§ **THE DATA**:
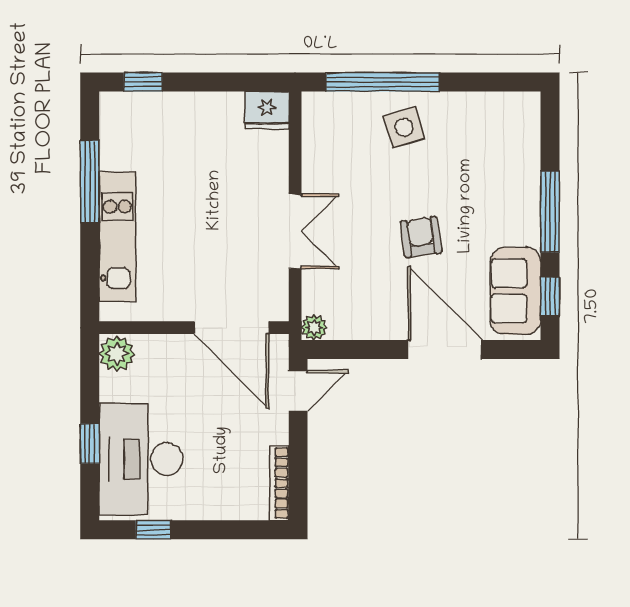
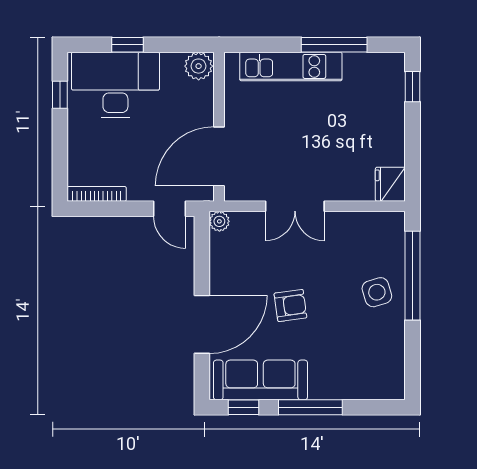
sofa: (515, 291) -> (260, 380), width x1.36

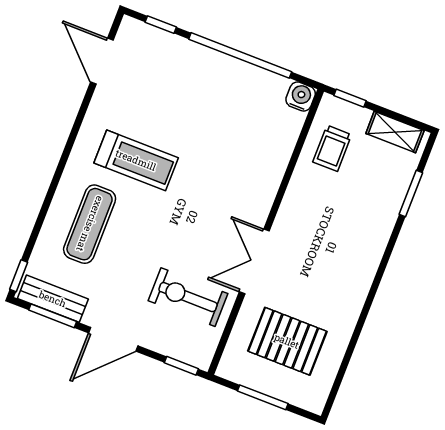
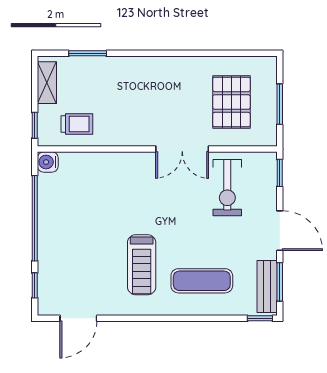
treadmill: (136, 160) -> (142, 265), turned 180

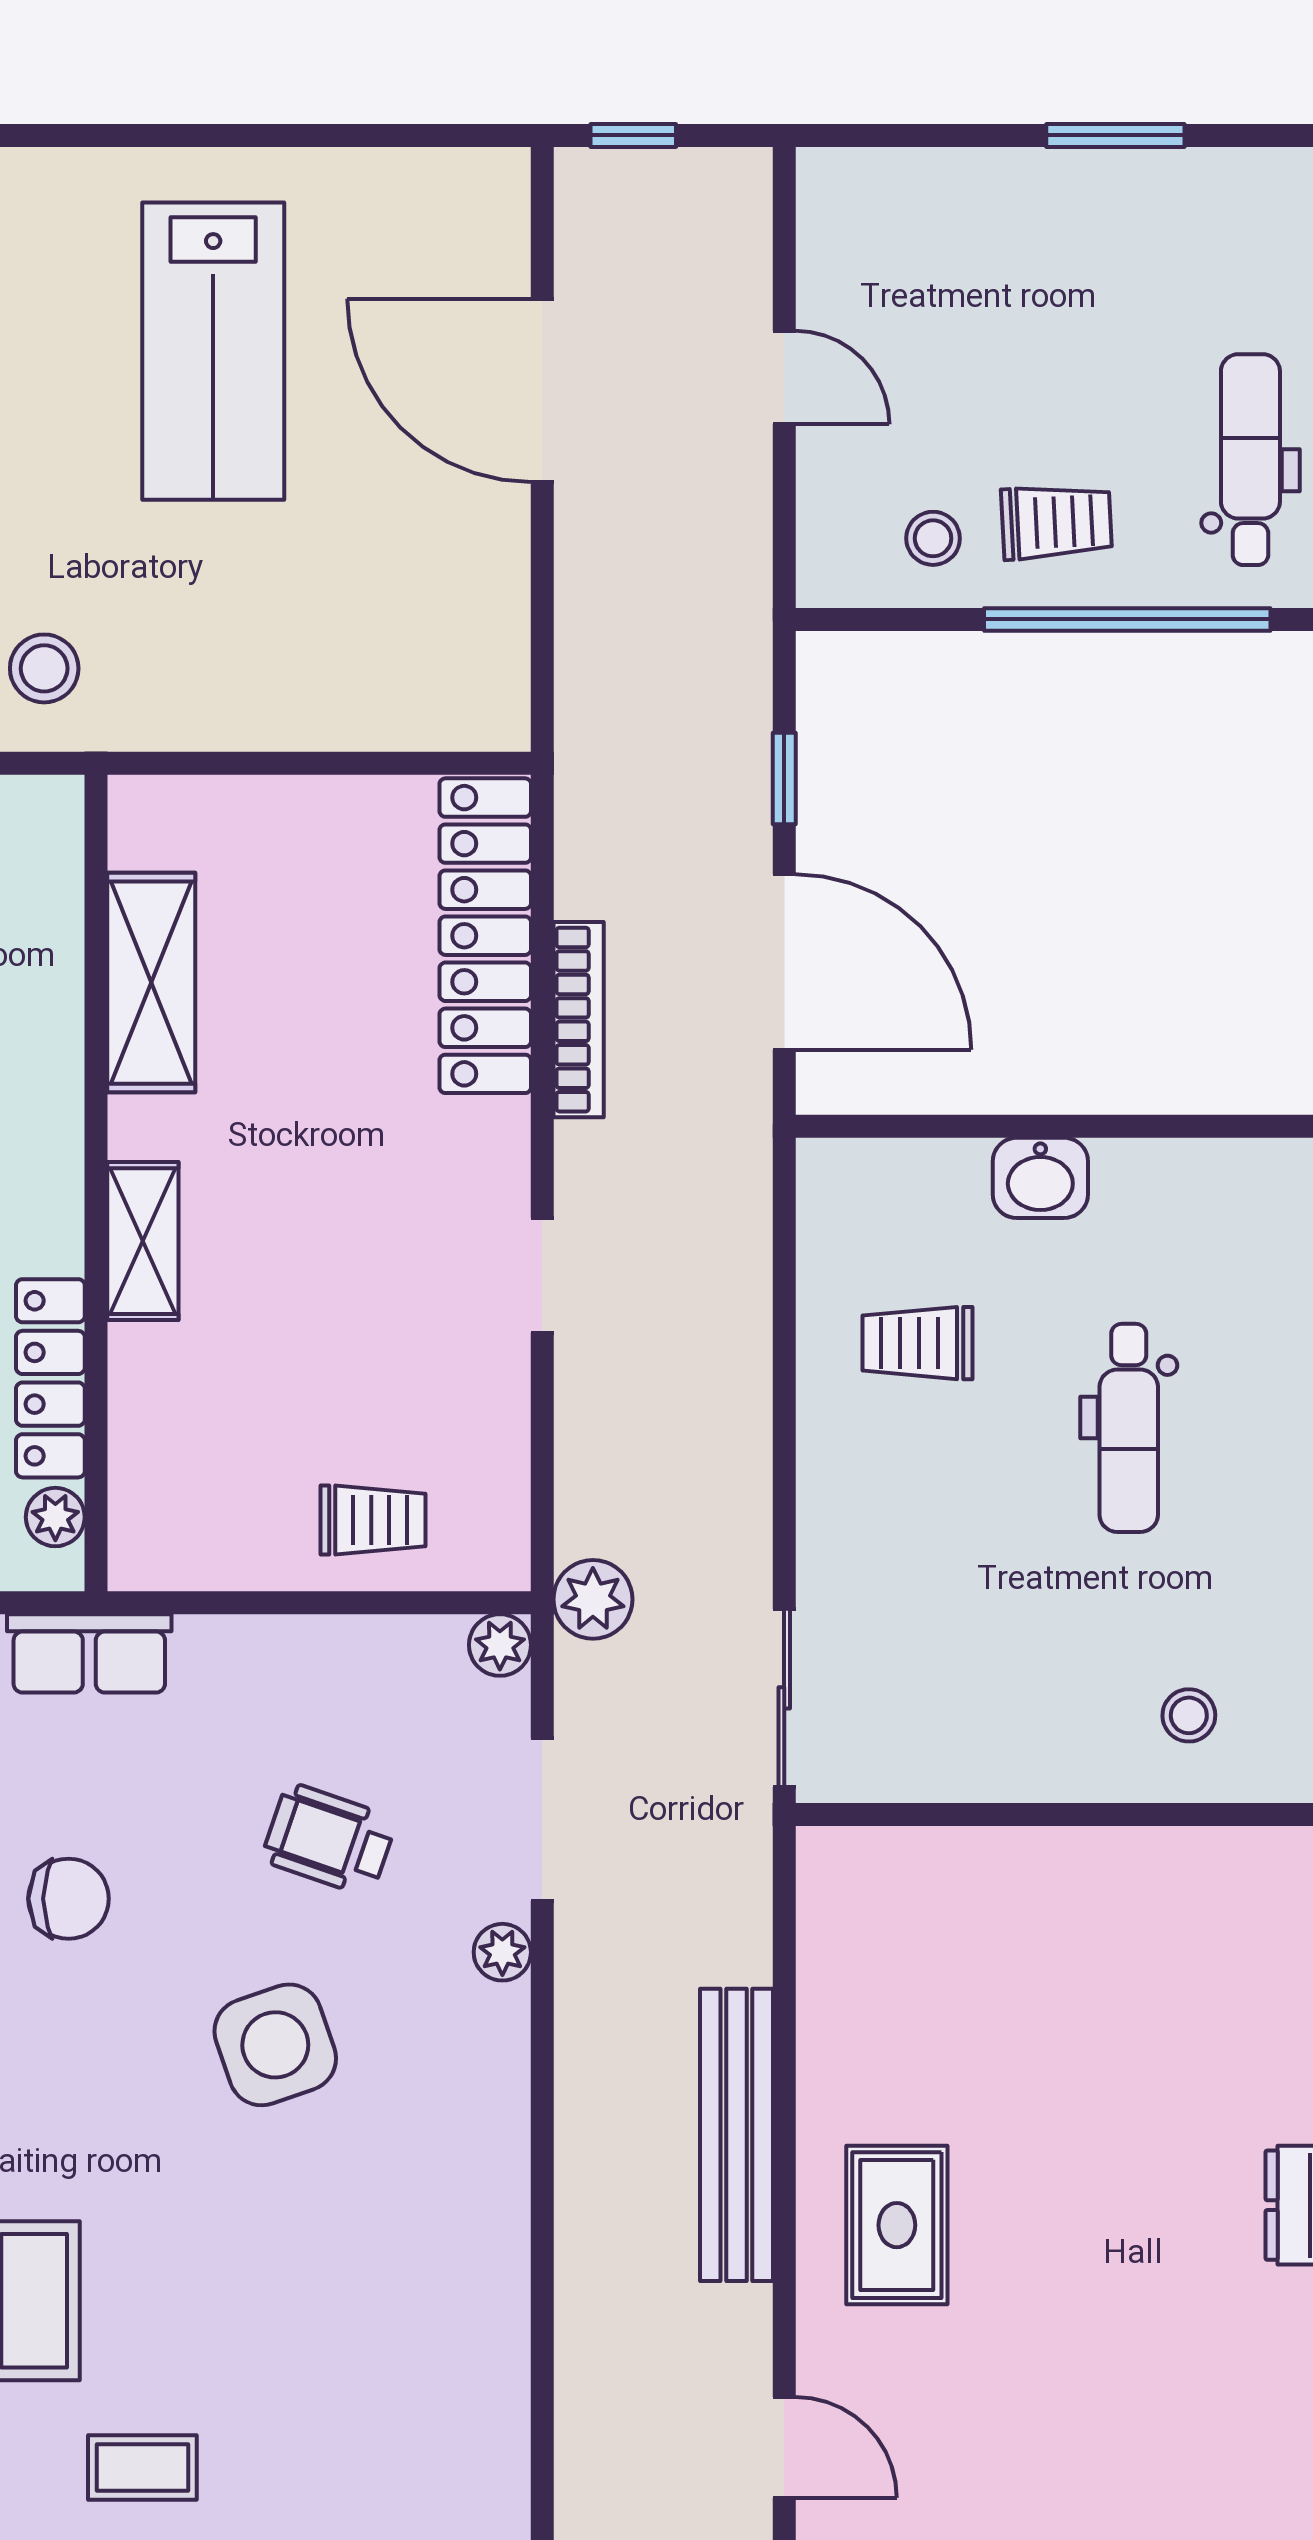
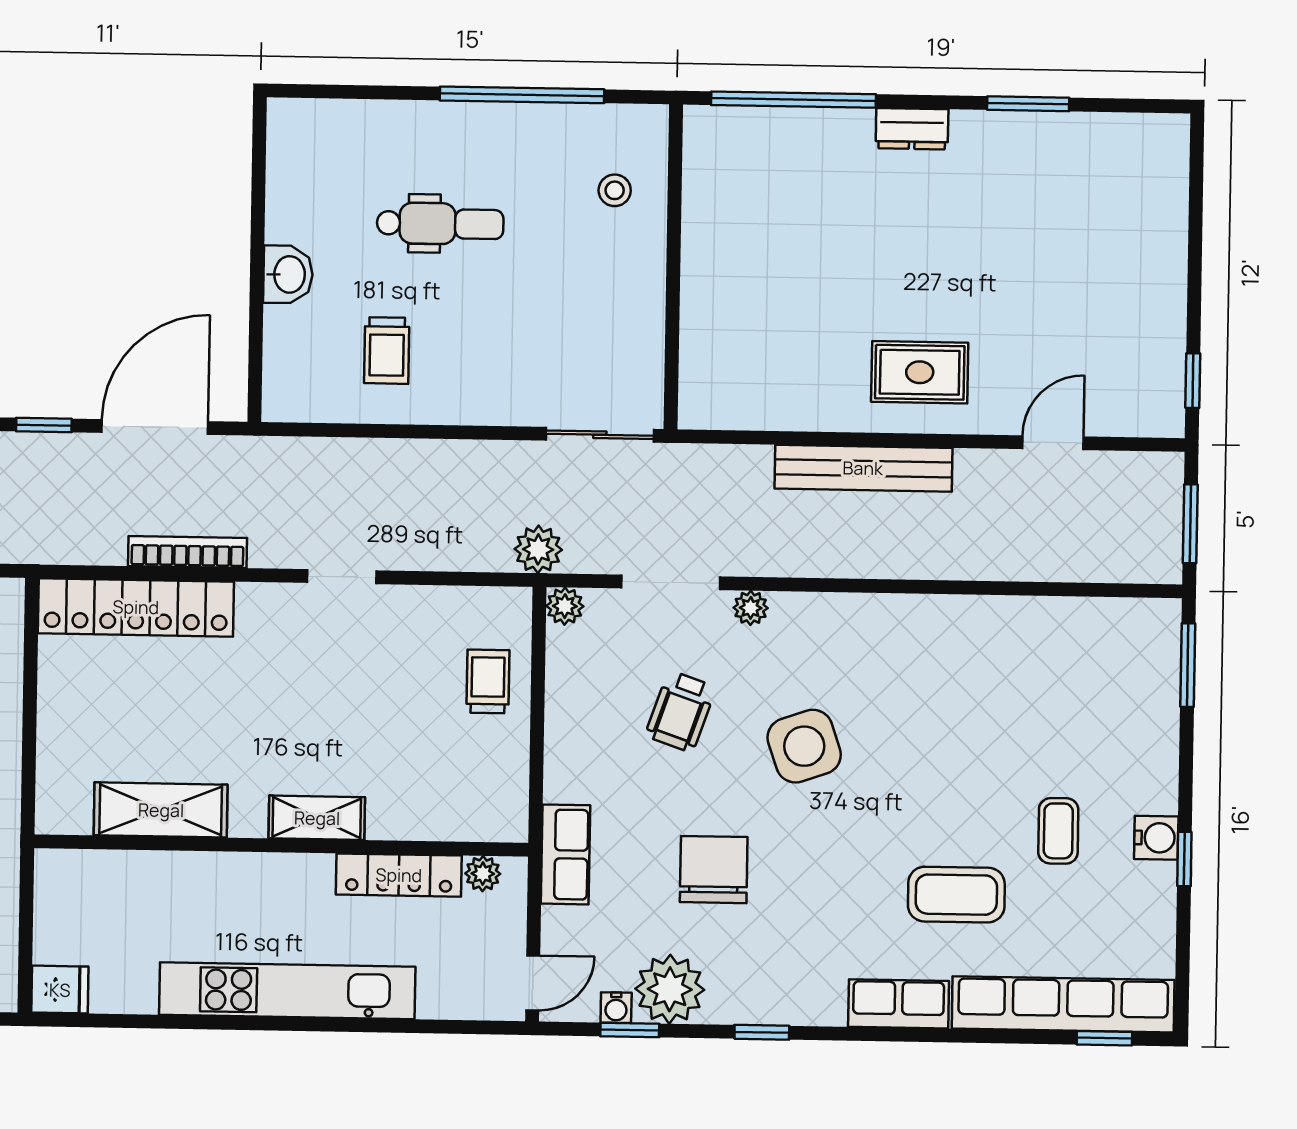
chair: (69, 1899) -> (714, 870), width x1.37, depth x1.37

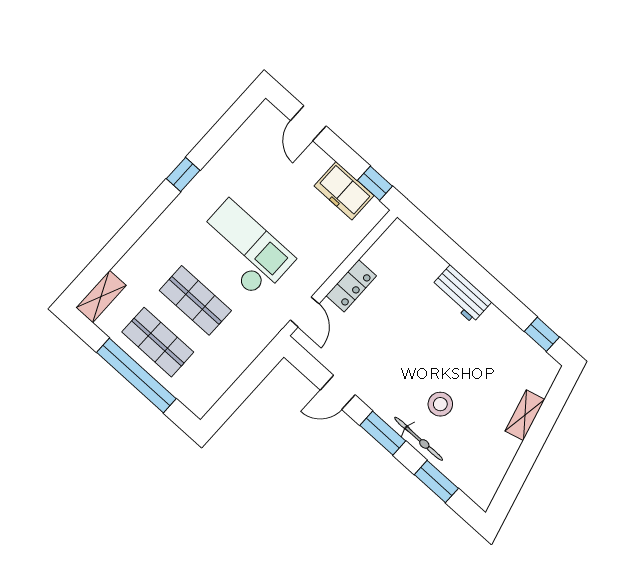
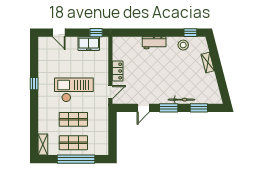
door: (305, 312) -> (110, 92), hinge flipped
stool: (440, 404) -> (183, 45), moved

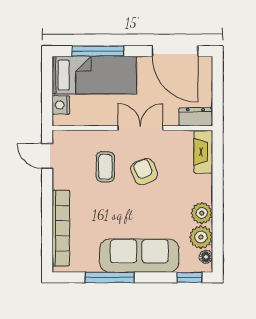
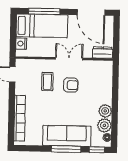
fireplace: (203, 152) -> (107, 74), removed
armchair: (144, 172) -> (71, 85), turned 112
window: (110, 277) -> (66, 149), moved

§ **TASK PROMPT**: Go through the records above and copy every line holding the word "turned".

§ **YOUR RESPONSE**:
treadmill: (136, 160) -> (142, 265), turned 180
armchair: (144, 172) -> (71, 85), turned 112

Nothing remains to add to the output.